### Listed records

________

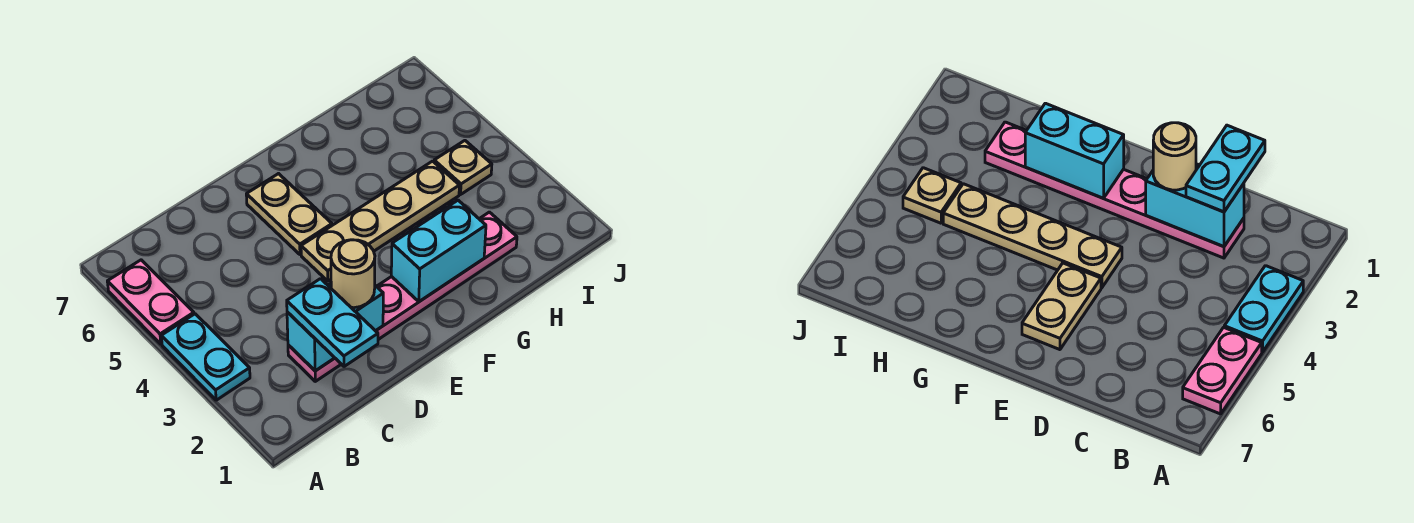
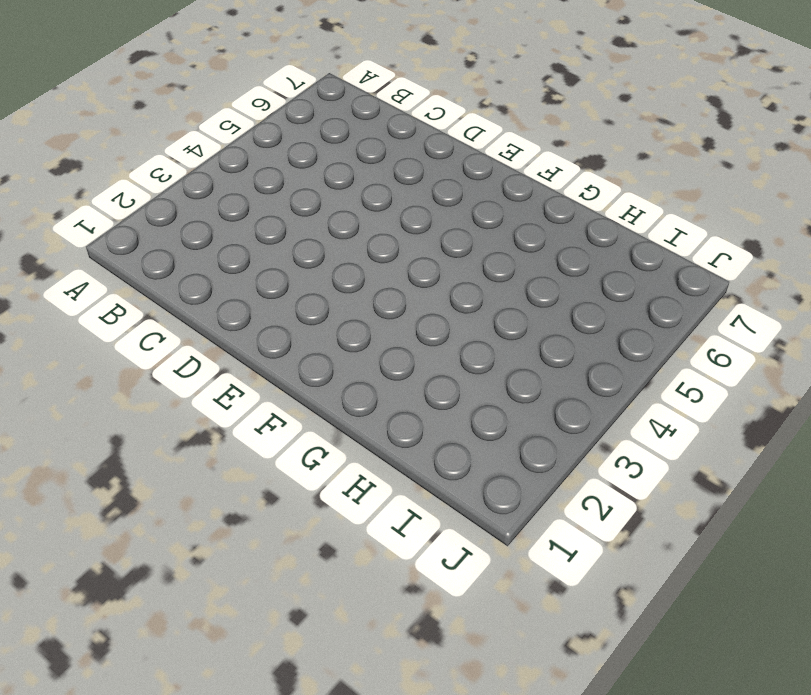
none -> cyan plate A3:A4 level 1
none -> pink plate A5:A6 level 1

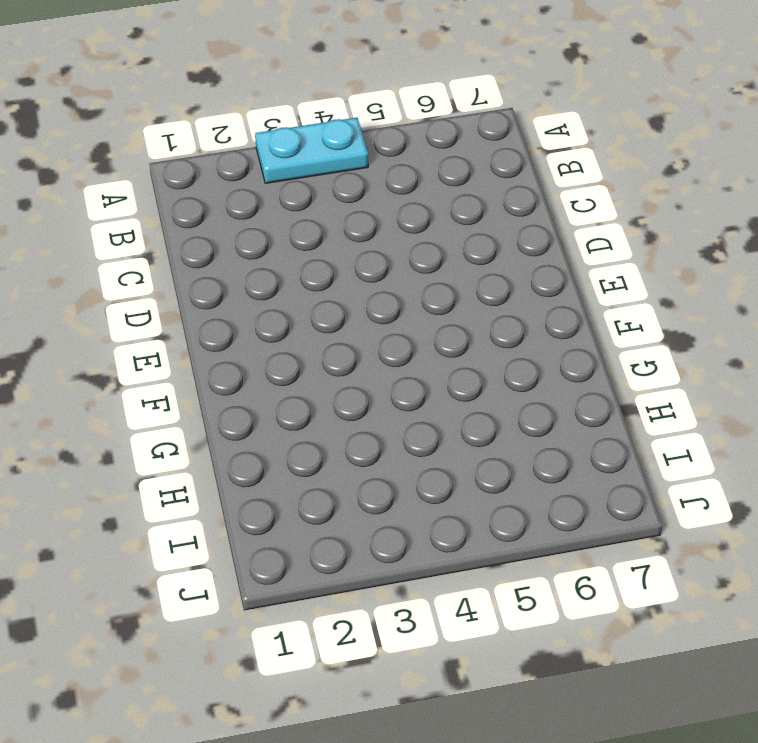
none -> pink plate A5:A6 level 1
none -> pink plate C2:H2 level 1

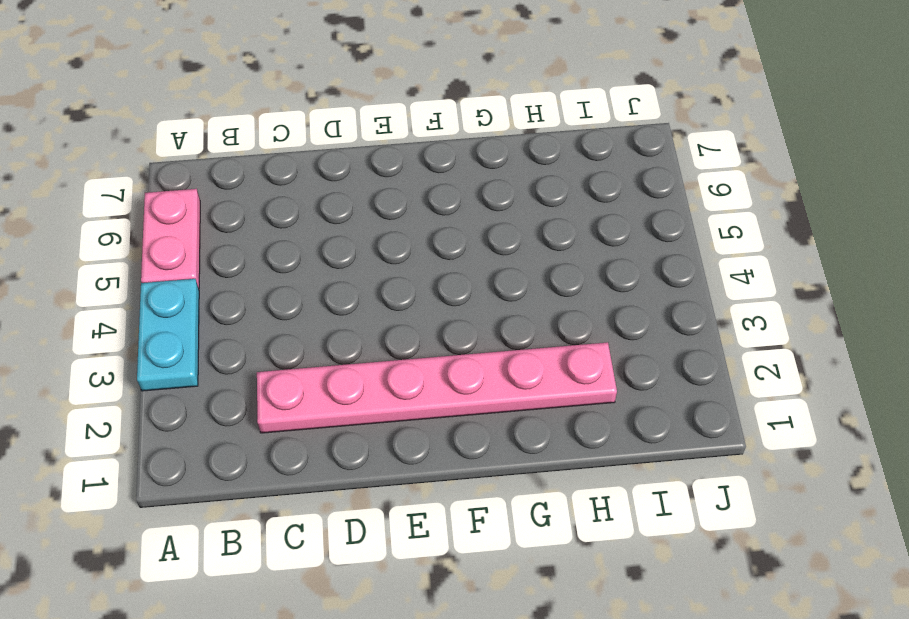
none -> tan plate E4:H4 level 1
none -> tan plate E5:E6 level 1

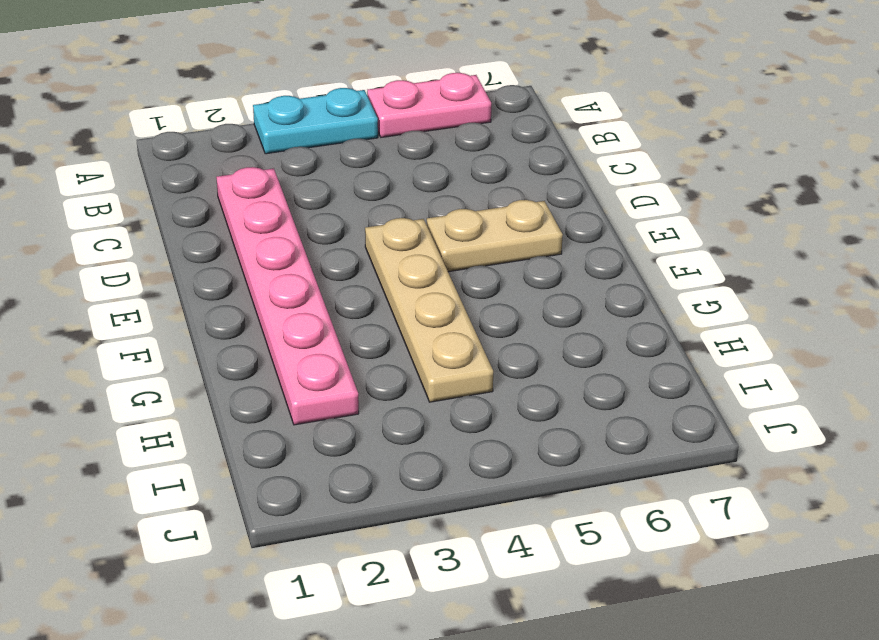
none -> tan plate I4 level 1
none -> cyan brick C2:D2 level 2

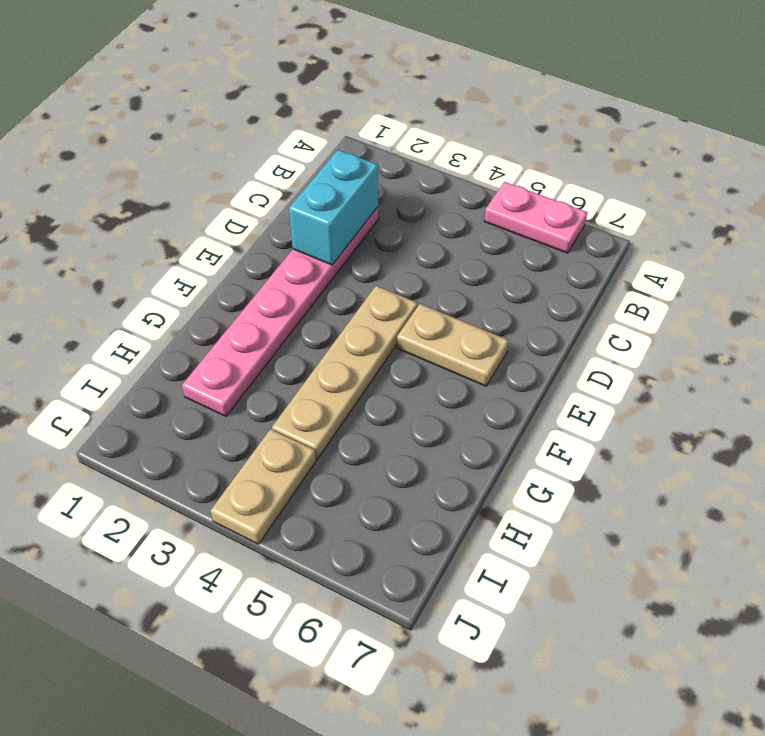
tan plate I4:J4 level 1 -> tan plate I4 level 1
none -> cyan plate A3:A4 level 1
none -> cyan brick F2:G2 level 2

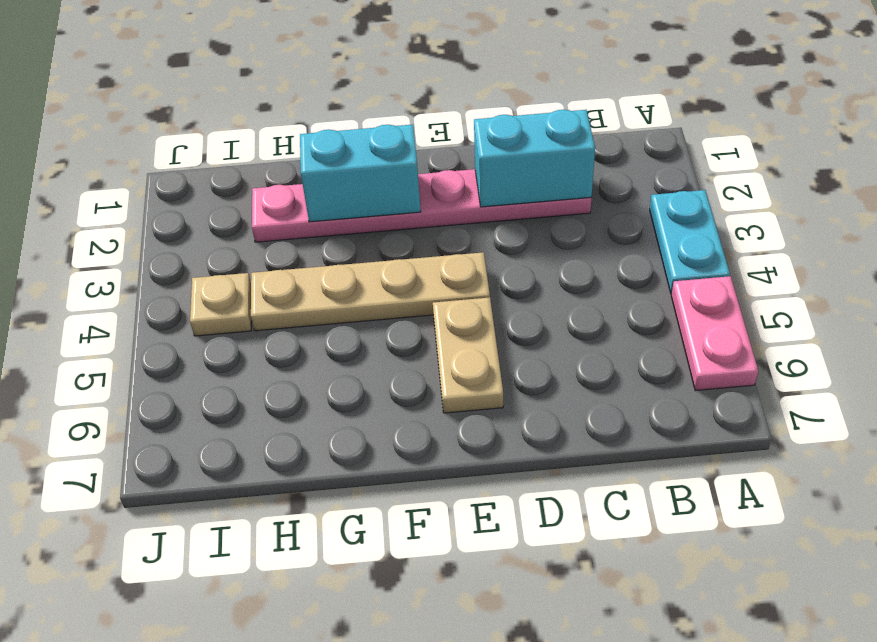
none -> cyan plate C1:C2 level 3
none -> tan round brick D2 level 3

________

### Work task
Using the listing above, gather each line that holds the string "brick" and copy it.

### Response for this exercise
none -> cyan brick C2:D2 level 2
none -> cyan brick F2:G2 level 2
none -> tan round brick D2 level 3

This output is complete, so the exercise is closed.